*** Block opens ***
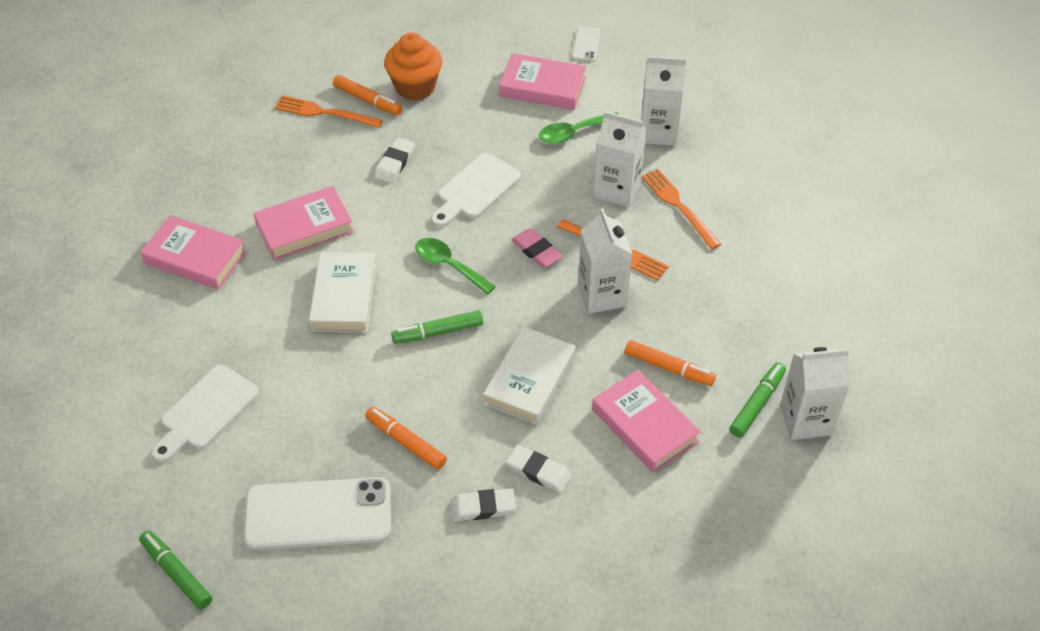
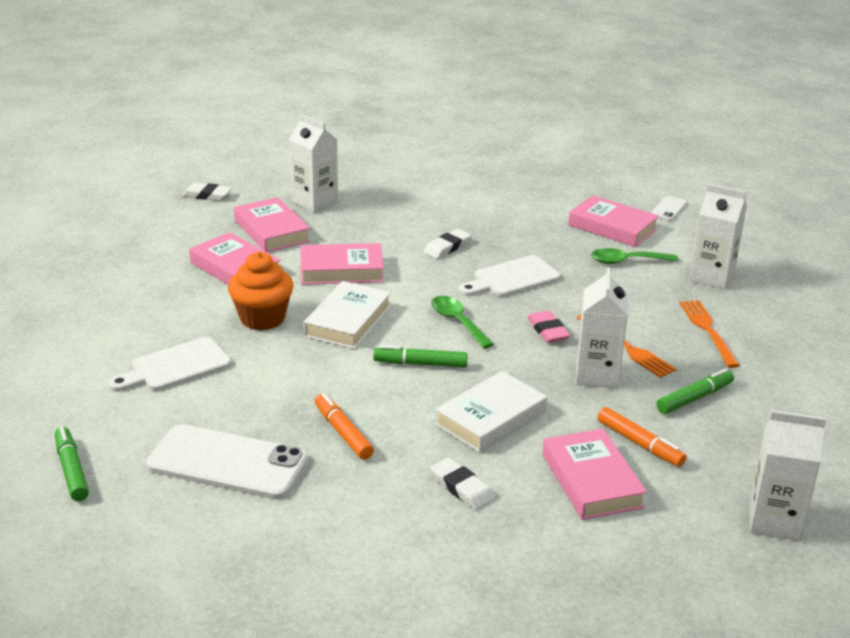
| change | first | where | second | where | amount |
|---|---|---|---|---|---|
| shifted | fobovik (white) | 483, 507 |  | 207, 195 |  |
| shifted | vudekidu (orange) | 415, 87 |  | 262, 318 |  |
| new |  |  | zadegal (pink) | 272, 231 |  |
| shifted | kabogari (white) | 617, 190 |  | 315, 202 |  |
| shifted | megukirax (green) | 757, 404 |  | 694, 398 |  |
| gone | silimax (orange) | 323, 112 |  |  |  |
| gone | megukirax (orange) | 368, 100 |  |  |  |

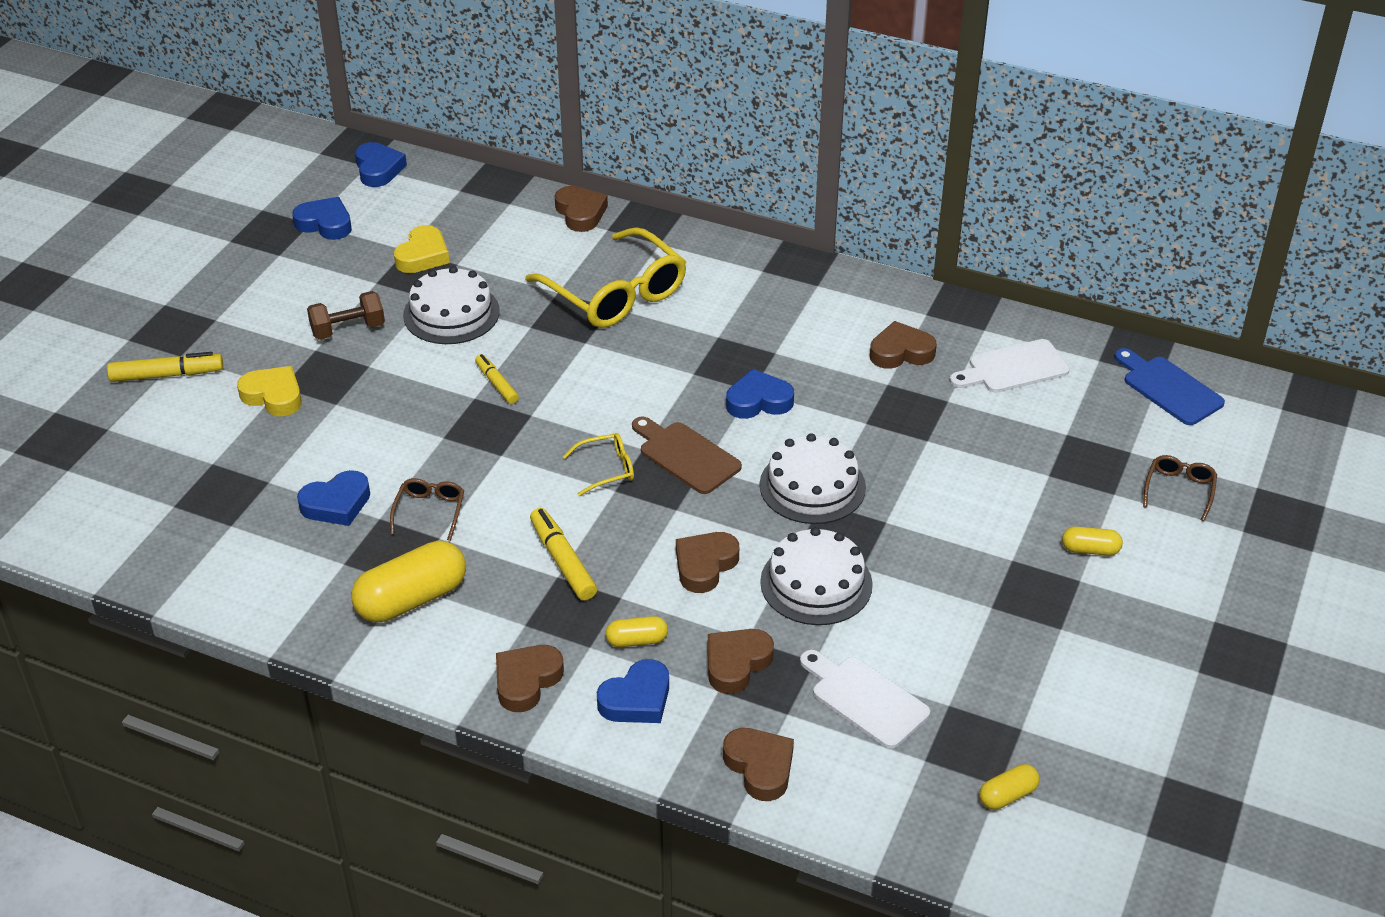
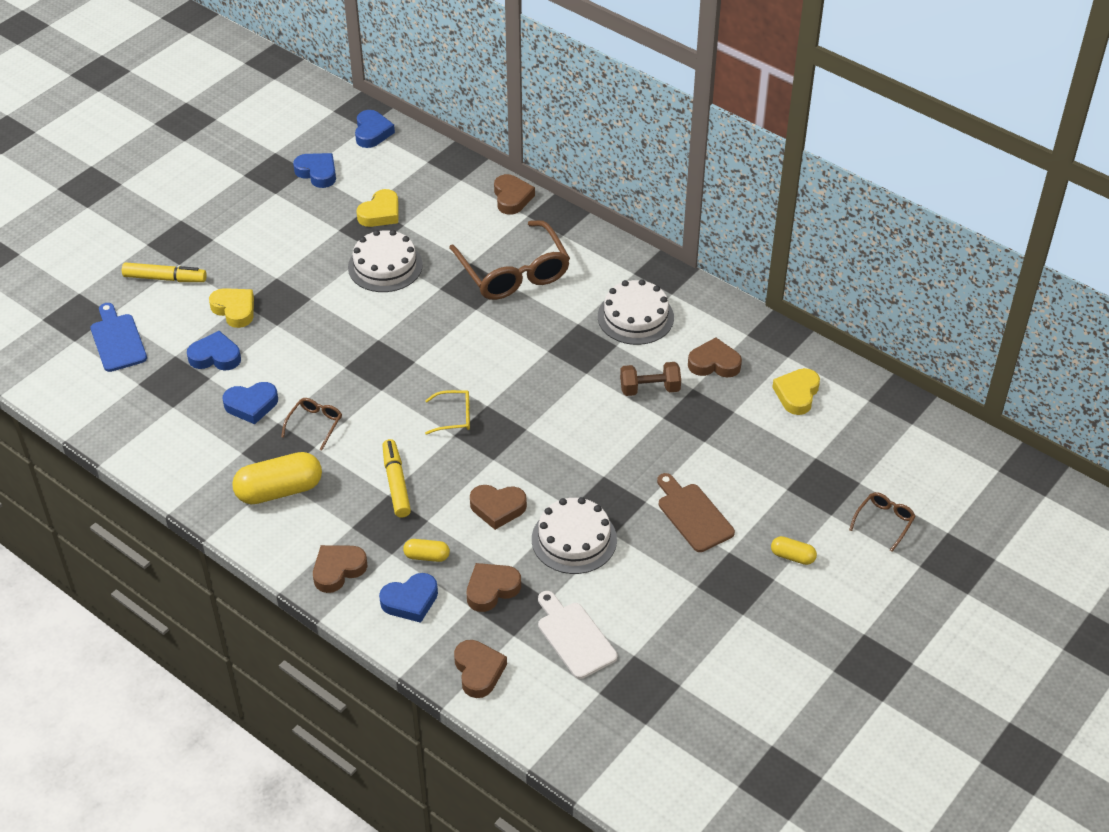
| change | first | where | second | where | amount |
|---|---|---|---|---|---|
| shifted | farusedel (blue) | 1168, 388 |  | 117, 340 |  |
| shifted | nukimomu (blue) | 758, 401 |  | 215, 356 |  |
| repainted | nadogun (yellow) | 615, 293 | nadogun (brown) | 513, 272 |  |
| rotated | nukimomu (brown) | 705, 565 |  | 497, 508 | 135 degrees counterclockwise |
| shifted |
*** Block closes ***
▸ Exercise aim: For this exercise, output exactly the lines above from the line with "shifted | megukirax" to the line with "gone | silimax", counting both, and leave out the rest.

▸ Answer to this exercise:
| shifted | megukirax (green) | 757, 404 |  | 694, 398 |  |
| gone | silimax (orange) | 323, 112 |  |  |  |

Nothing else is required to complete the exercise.